------ Input data ------

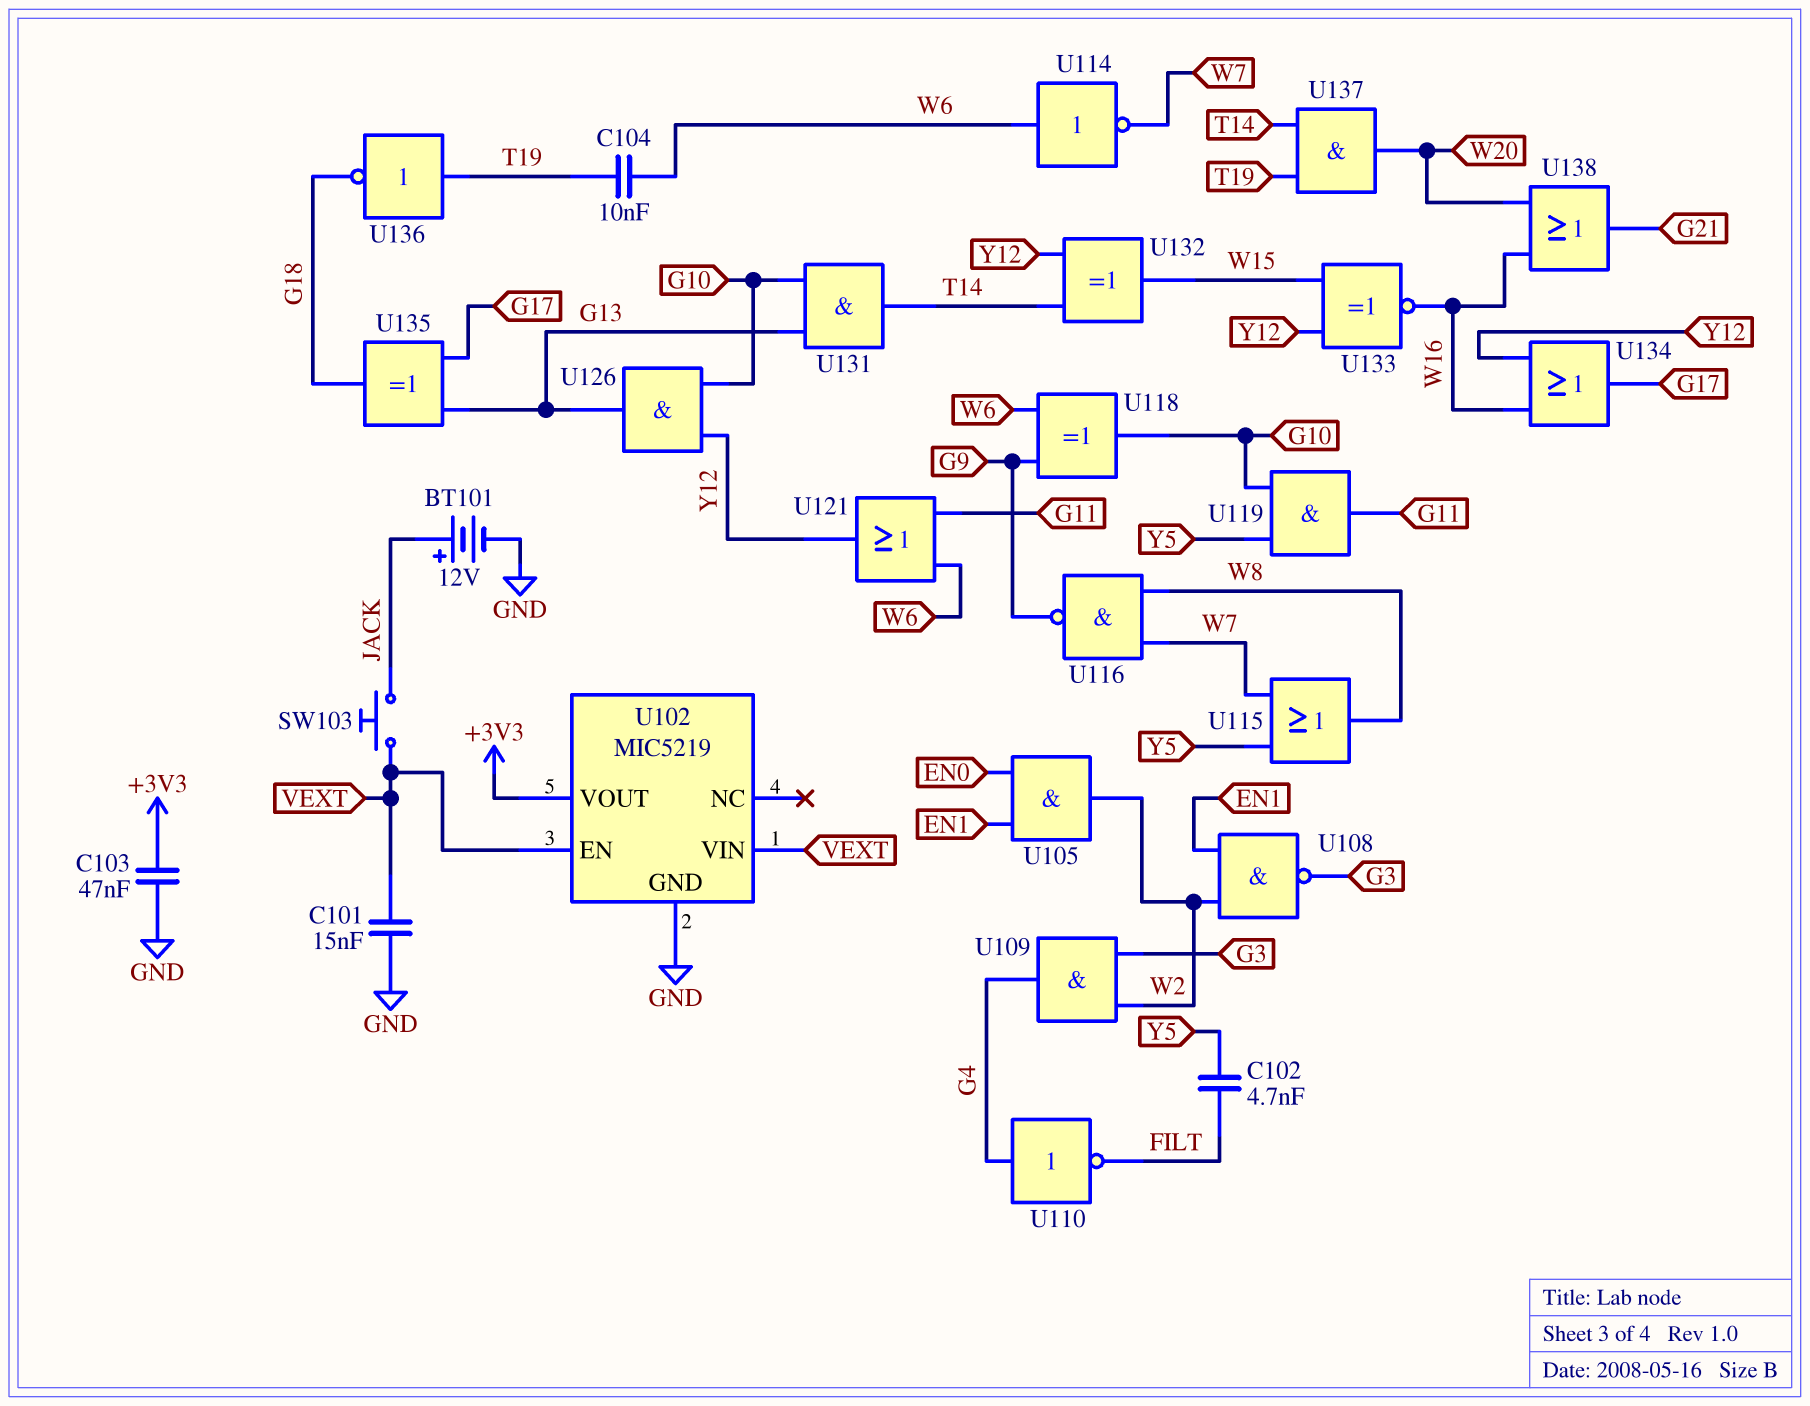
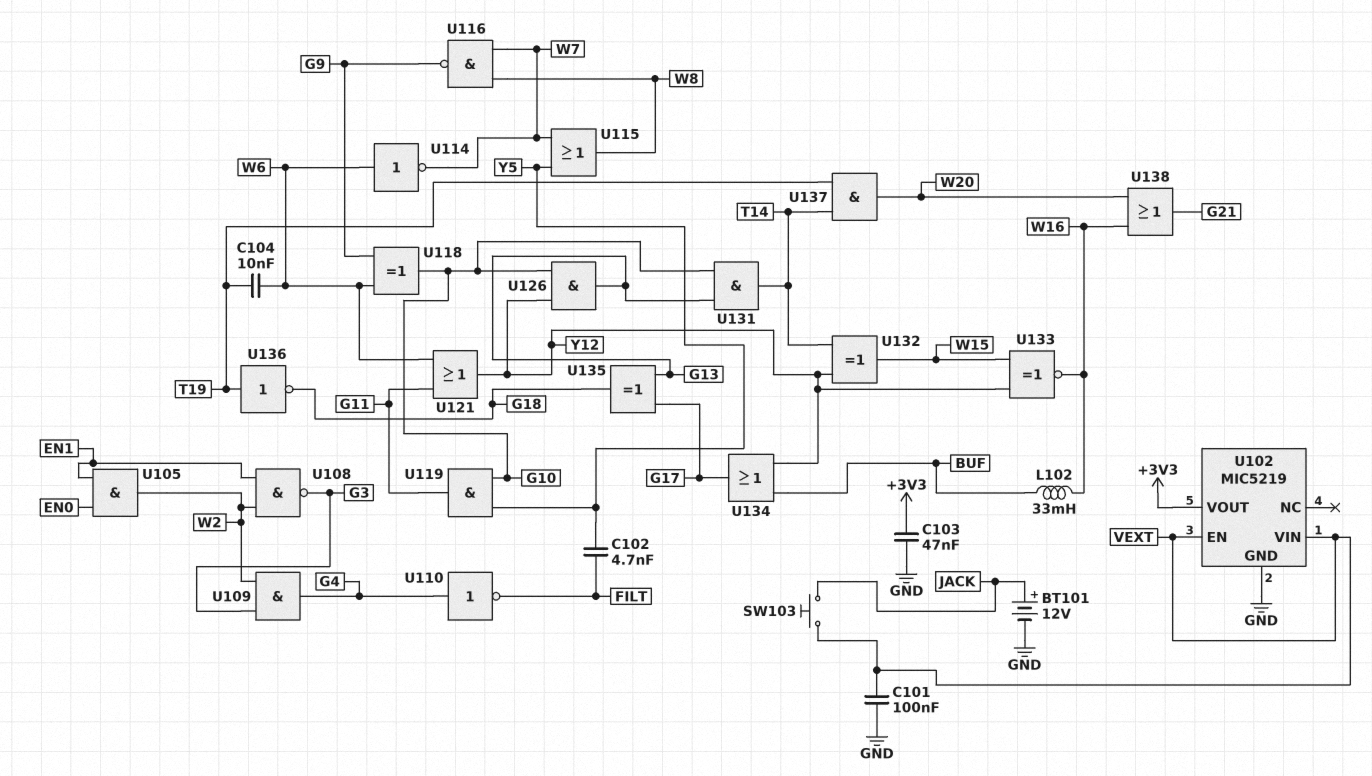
C101: 15nF (GND, VEXT) -> 100nF (GND, VEXT)
L102: none -> 33mH (BUF, W16)
U134: OR (in W16, in Y12, out G17) -> OR (in BUF, in Y12, out G17)

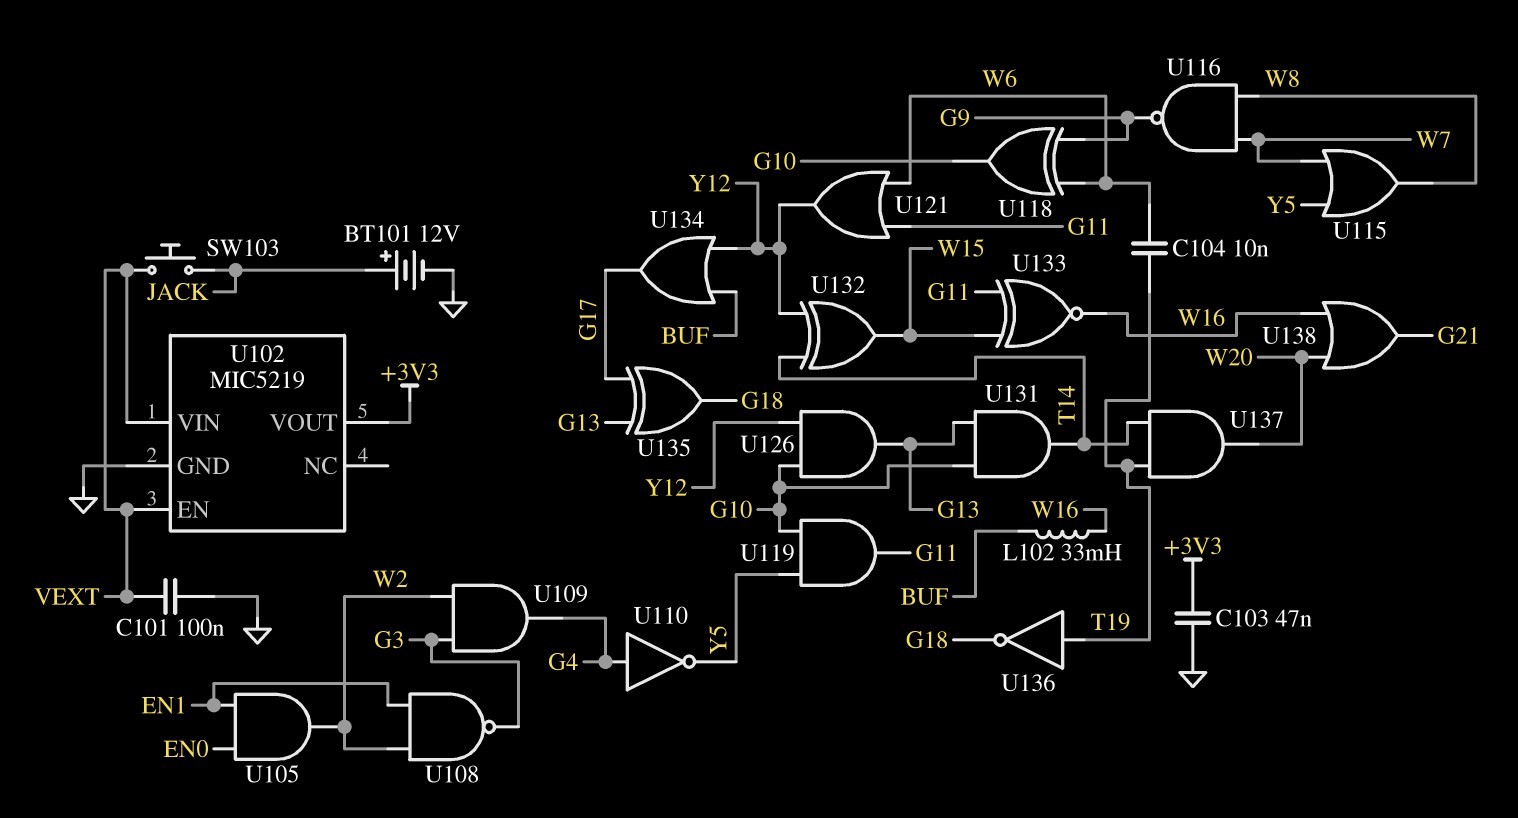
C102: 4.7nF (FILT, Y5) -> none
U110: NOT (in G4, out FILT) -> NOT (in G4, out Y5)
U114: NOT (in W6, out W7) -> none
U133: XNOR (in W15, in Y12, out W16) -> XNOR (in G11, in W15, out W16)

------

> _Brief_
Please copy the preceding records exactly and omit the images.

> _Result of this exercise_
C101: 15nF (GND, VEXT) -> 100nF (GND, VEXT)
L102: none -> 33mH (BUF, W16)
U134: OR (in W16, in Y12, out G17) -> OR (in BUF, in Y12, out G17)

C102: 4.7nF (FILT, Y5) -> none
U110: NOT (in G4, out FILT) -> NOT (in G4, out Y5)
U114: NOT (in W6, out W7) -> none
U133: XNOR (in W15, in Y12, out W16) -> XNOR (in G11, in W15, out W16)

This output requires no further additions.